## EXERCISE PROMPT
A verbatim copy of the records is required, with all pictures left out.

## Dataset entries

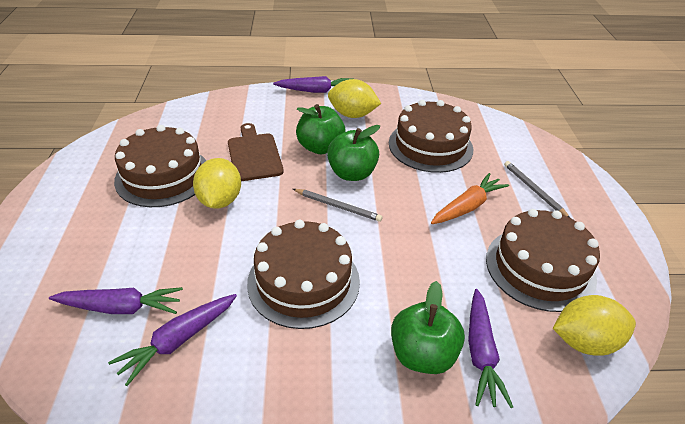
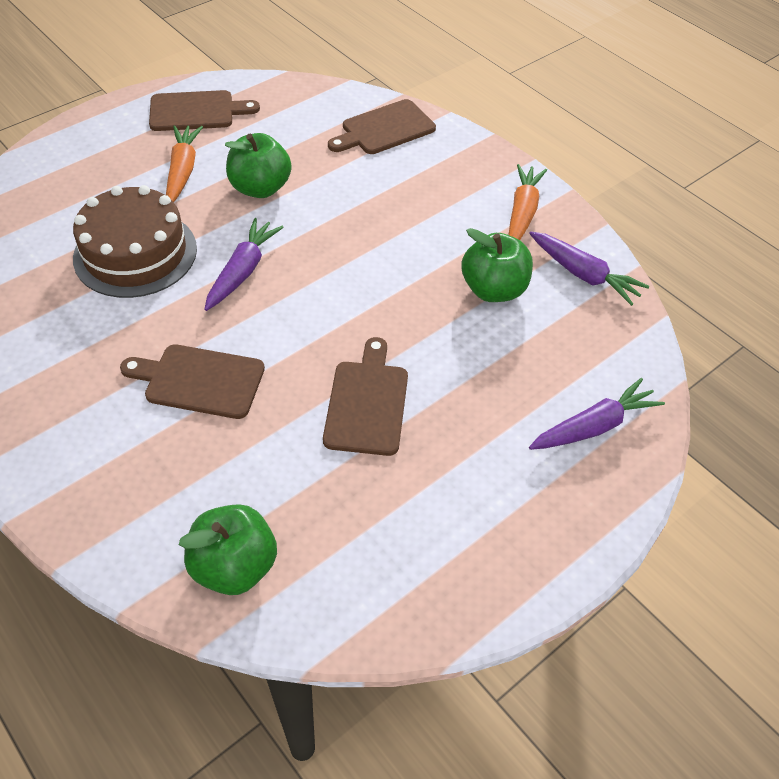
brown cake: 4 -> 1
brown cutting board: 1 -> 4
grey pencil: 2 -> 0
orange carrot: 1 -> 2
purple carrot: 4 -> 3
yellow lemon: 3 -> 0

## SOLUTION TO THIS PROBLEM
brown cake: 4 -> 1
brown cutting board: 1 -> 4
grey pencil: 2 -> 0
orange carrot: 1 -> 2
purple carrot: 4 -> 3
yellow lemon: 3 -> 0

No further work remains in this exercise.